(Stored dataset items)
..............................

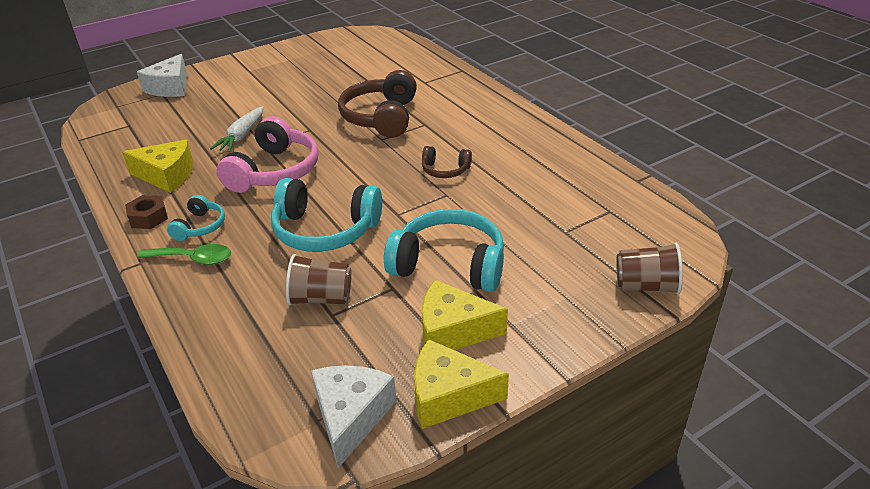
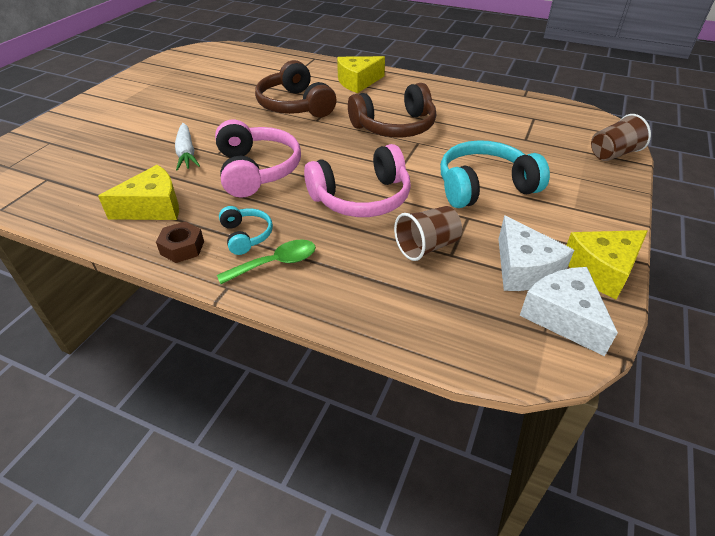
camera: 35 degrees left, 5 degrees up
(170, 87) = (52, 135): white cheese -> white cheese (523, 269)
(325, 230) = (361, 198): turquoise headphones -> pink headphones
(445, 170) = (394, 127): brown headphones -> brown headphones, size x1.94
(453, 331) = (546, 228): yellow cheese -> yellow cheese (358, 82)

..............................

Exercise requirements: Verbatim output of the entries is required, with each image left out.

Written solution:
camera: 35 degrees left, 5 degrees up
(170, 87) = (52, 135): white cheese -> white cheese (523, 269)
(325, 230) = (361, 198): turquoise headphones -> pink headphones
(445, 170) = (394, 127): brown headphones -> brown headphones, size x1.94
(453, 331) = (546, 228): yellow cheese -> yellow cheese (358, 82)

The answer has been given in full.